(Provided data Opens)

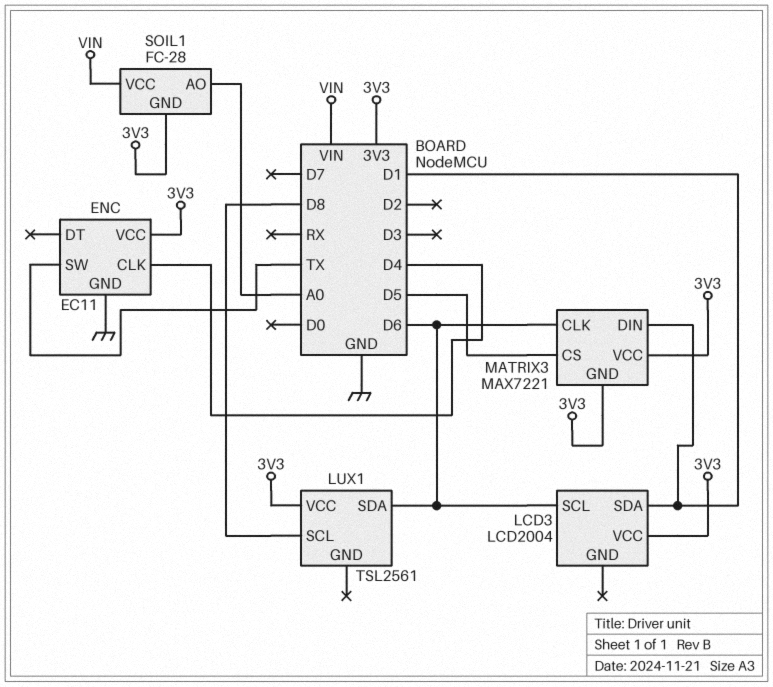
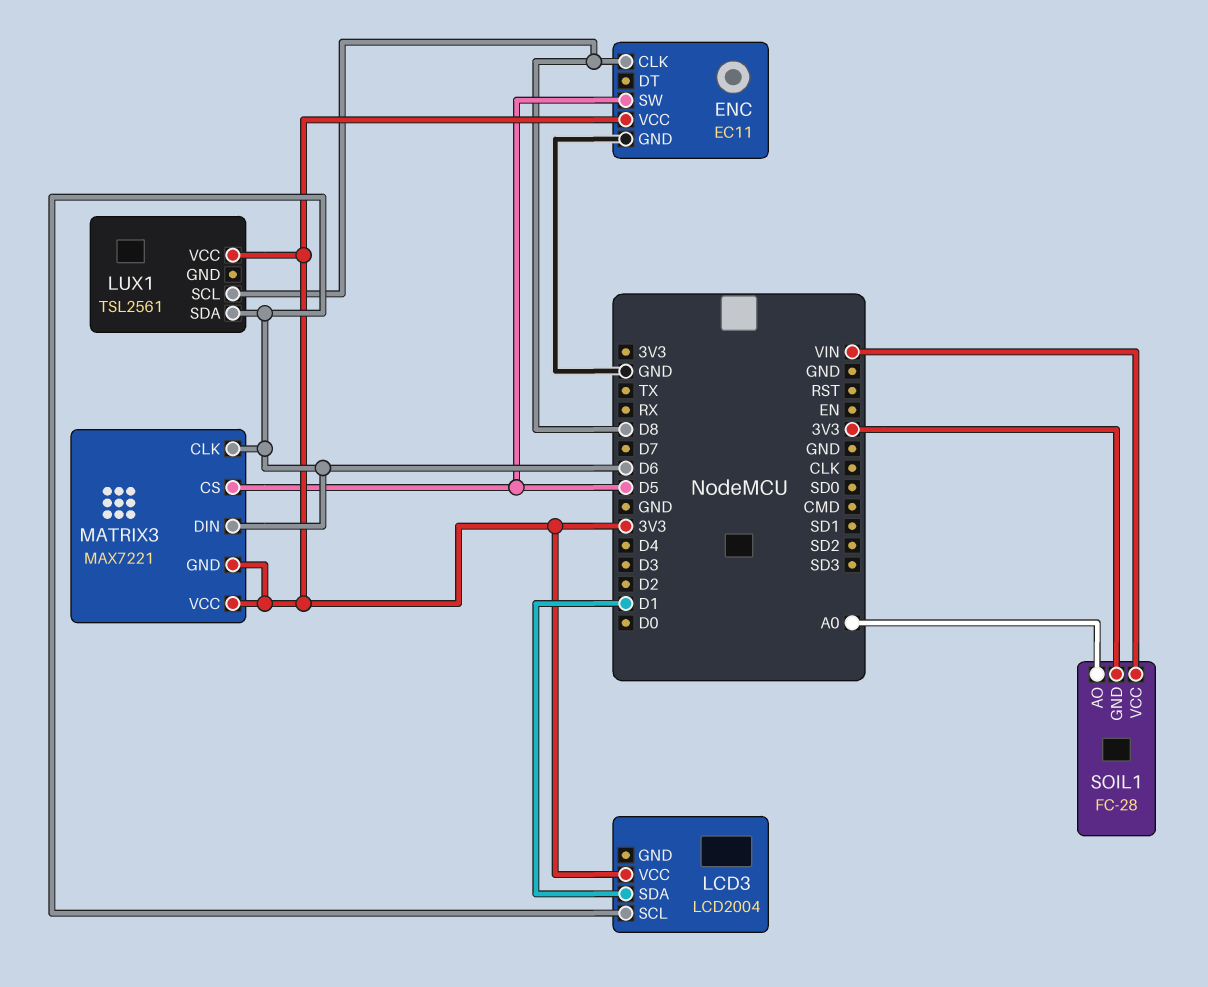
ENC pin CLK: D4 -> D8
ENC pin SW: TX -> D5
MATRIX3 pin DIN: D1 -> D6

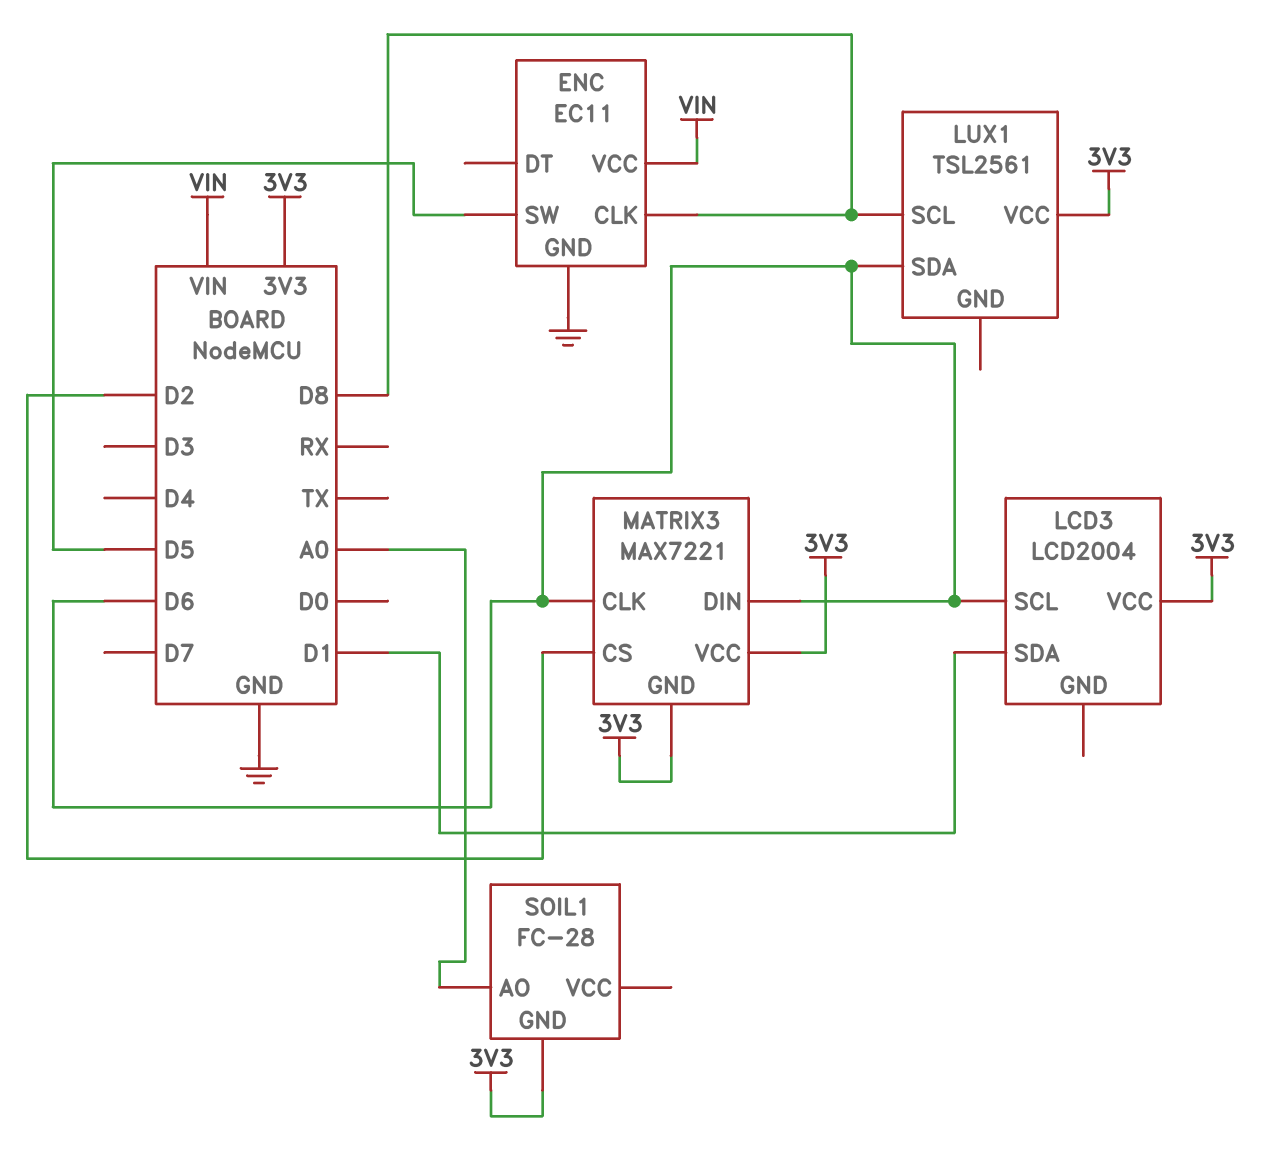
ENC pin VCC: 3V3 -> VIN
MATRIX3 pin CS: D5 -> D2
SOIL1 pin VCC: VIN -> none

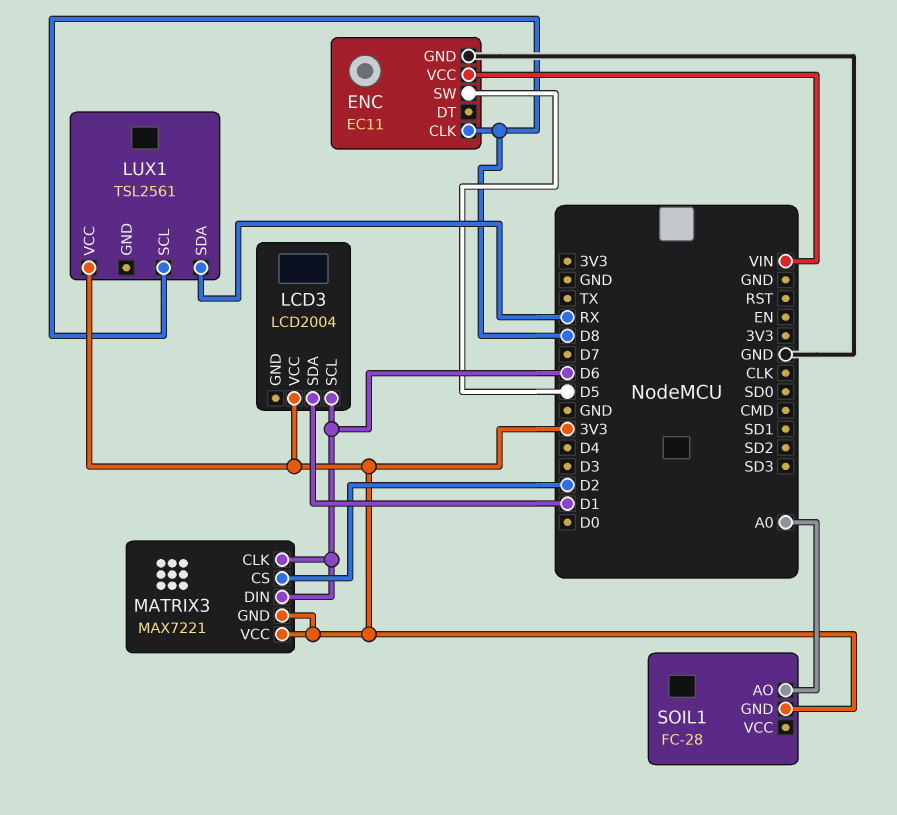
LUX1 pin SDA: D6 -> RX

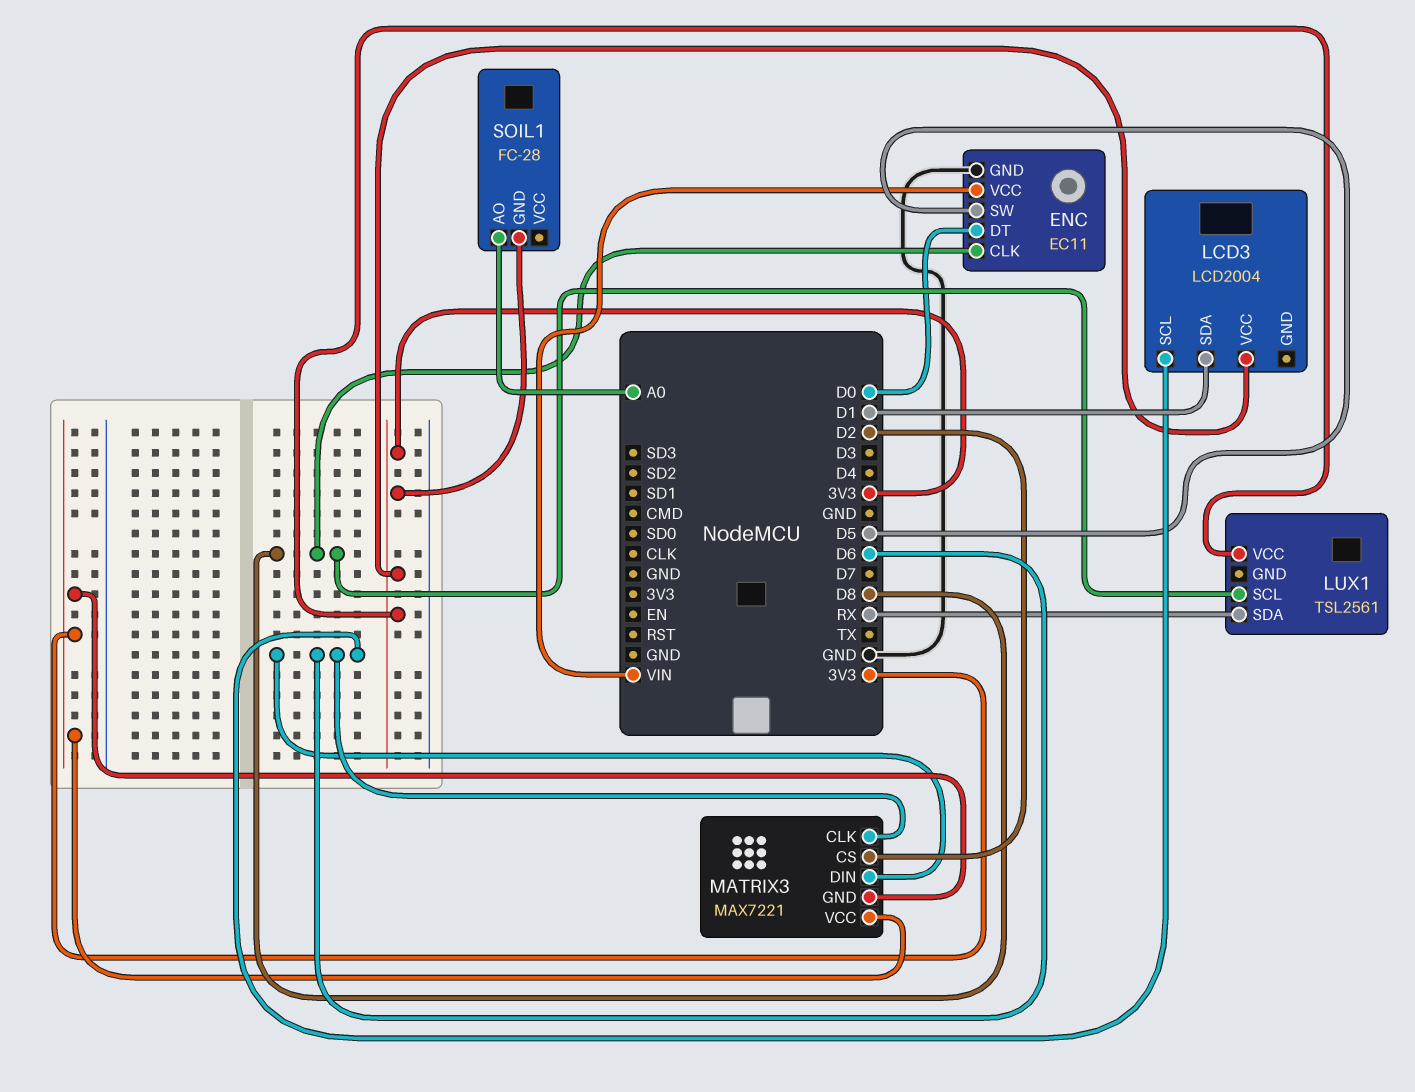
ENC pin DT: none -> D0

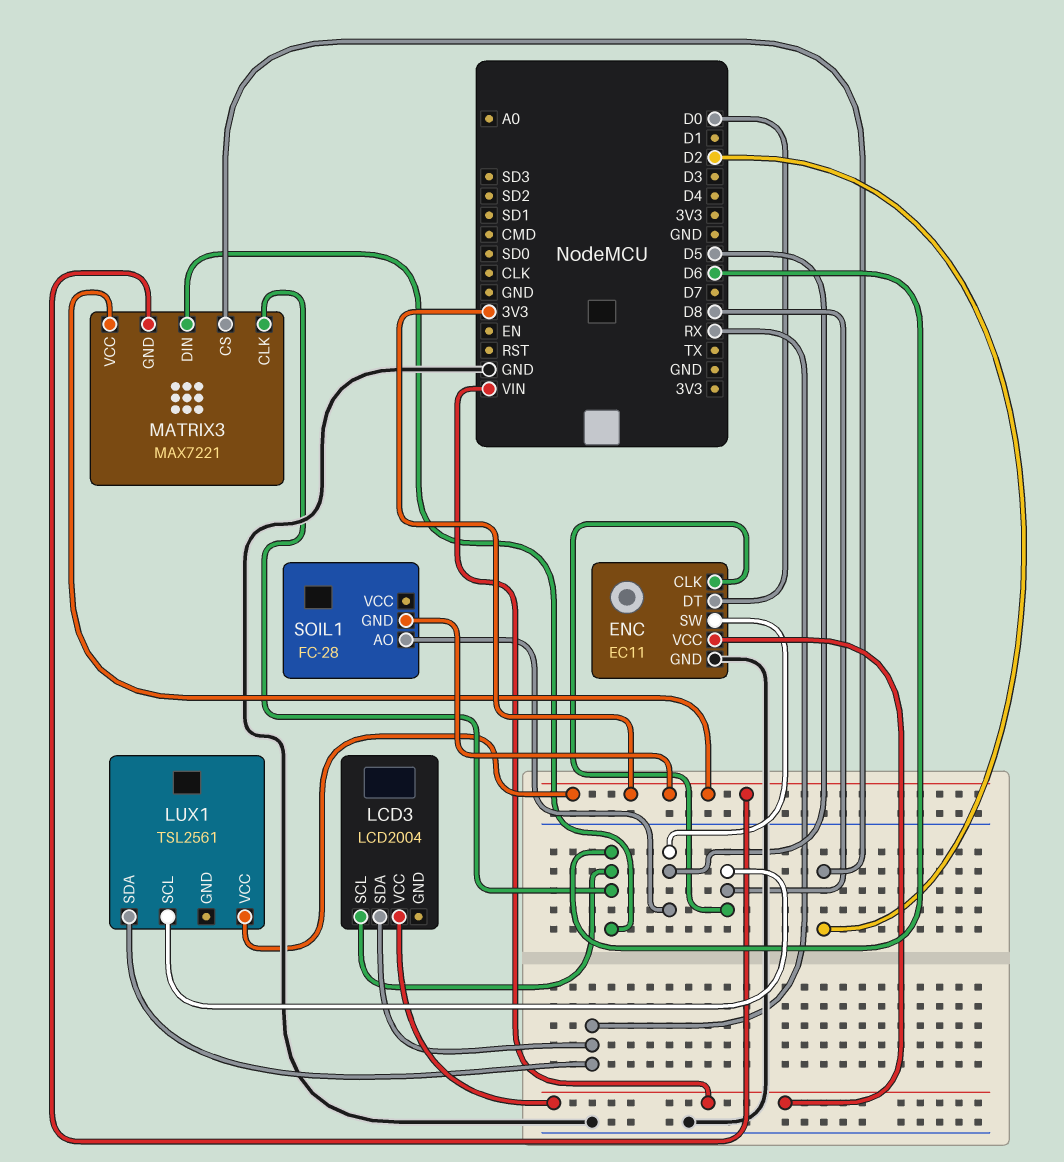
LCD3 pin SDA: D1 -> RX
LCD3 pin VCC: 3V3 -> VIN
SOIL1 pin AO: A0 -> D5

(Provided data Closes)

### Problem to work on:
Lines with the word "none" in them are the answer; report each one from the data.

### Answer for the task:
SOIL1 pin VCC: VIN -> none
ENC pin DT: none -> D0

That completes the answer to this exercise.